== Segment start ==
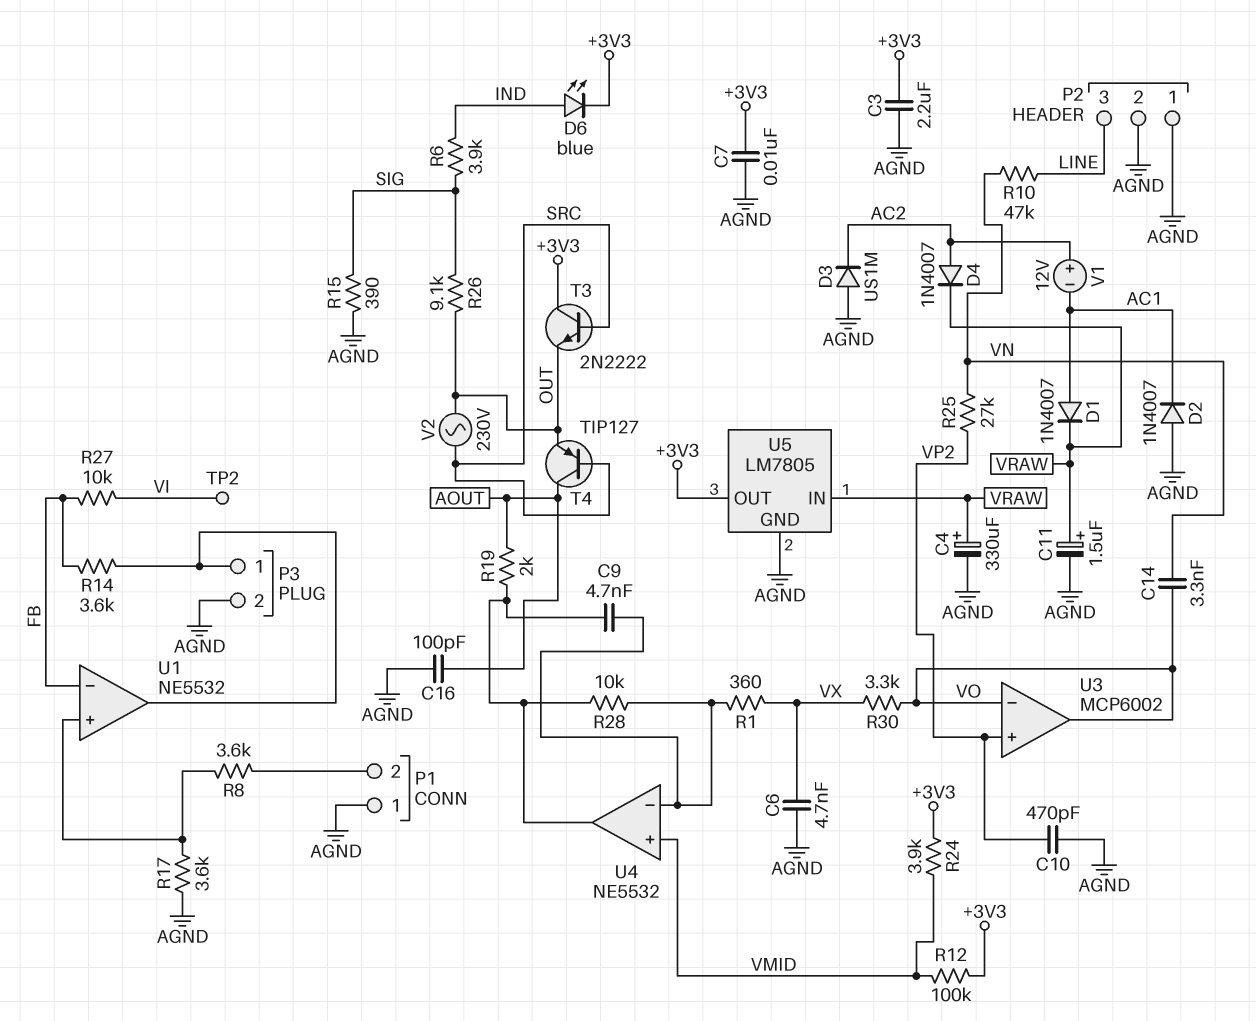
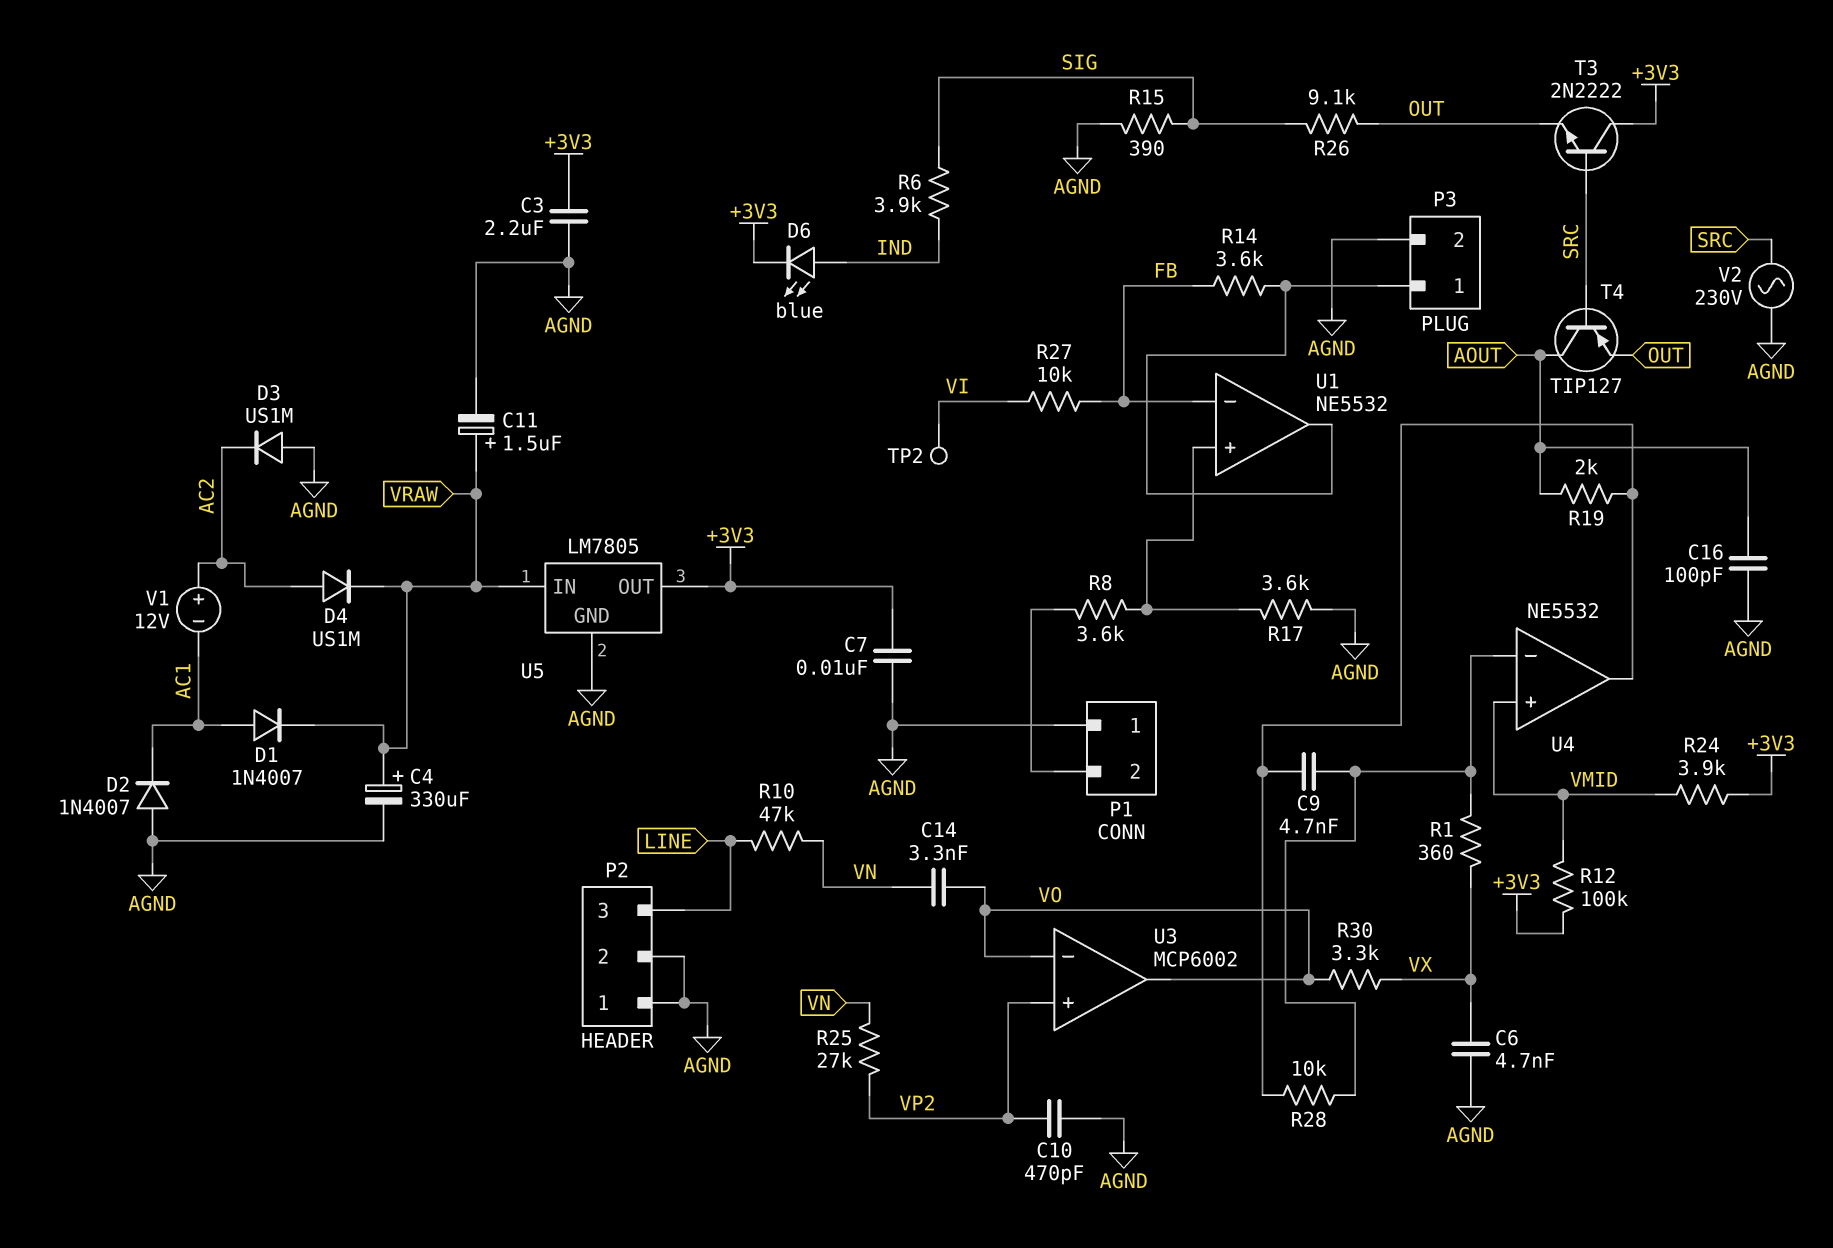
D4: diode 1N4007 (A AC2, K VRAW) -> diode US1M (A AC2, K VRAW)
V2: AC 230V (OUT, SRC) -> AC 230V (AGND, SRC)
== Segment end ==
== Segment start ==
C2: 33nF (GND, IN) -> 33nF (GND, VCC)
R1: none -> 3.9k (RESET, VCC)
== Segment end ==
== Segment start ==
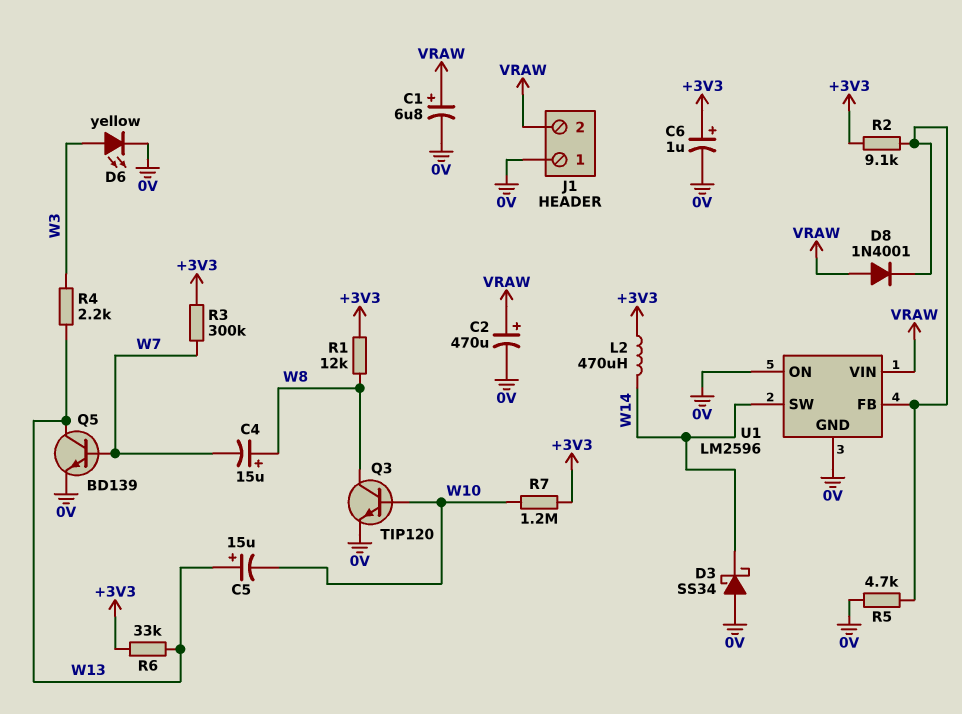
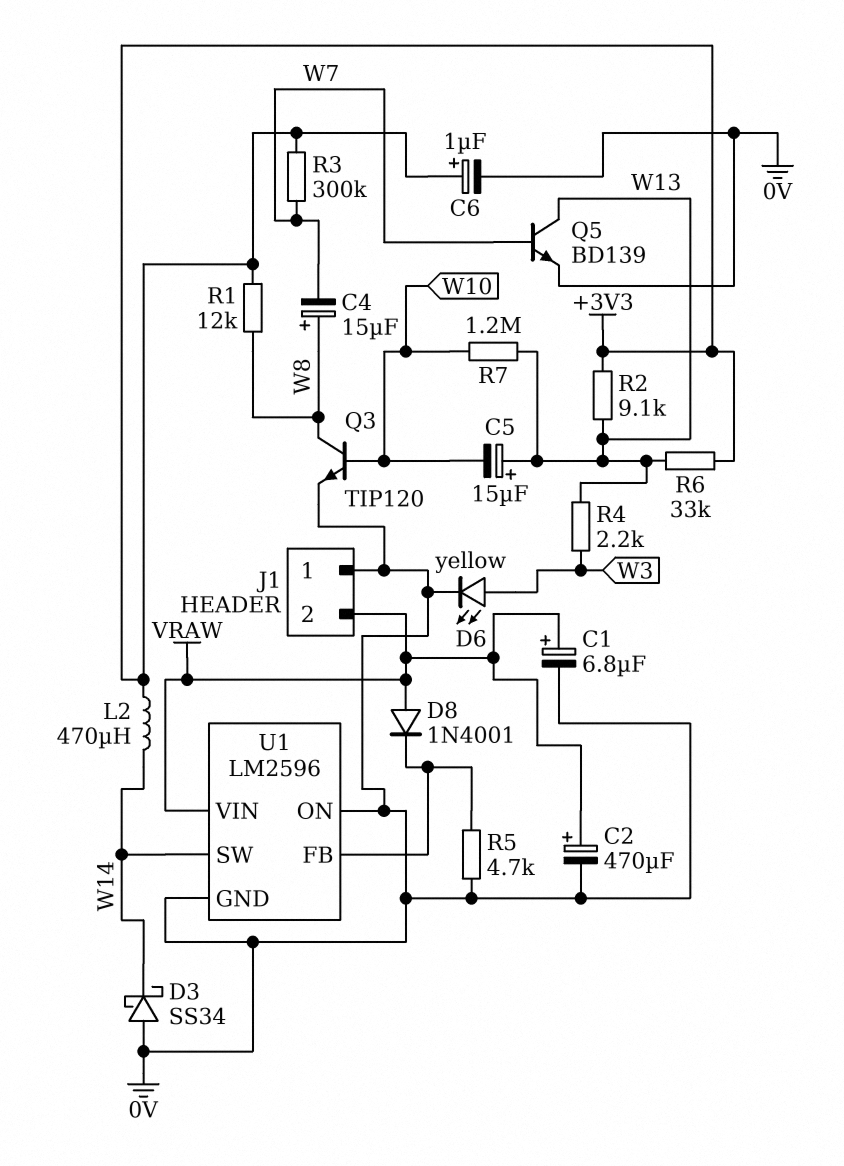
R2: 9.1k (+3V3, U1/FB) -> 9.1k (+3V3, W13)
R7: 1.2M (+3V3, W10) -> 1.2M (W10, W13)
== Segment end ==
**Prompt:** The response should hold exactly the lines starting at the line with "D4: diode 1N4007" and ending at the line with "V2: AC 230V (OUT, SRC) -> AC 230V (AGND, SRC)", and no other line of the material above.

**Result:**
D4: diode 1N4007 (A AC2, K VRAW) -> diode US1M (A AC2, K VRAW)
V2: AC 230V (OUT, SRC) -> AC 230V (AGND, SRC)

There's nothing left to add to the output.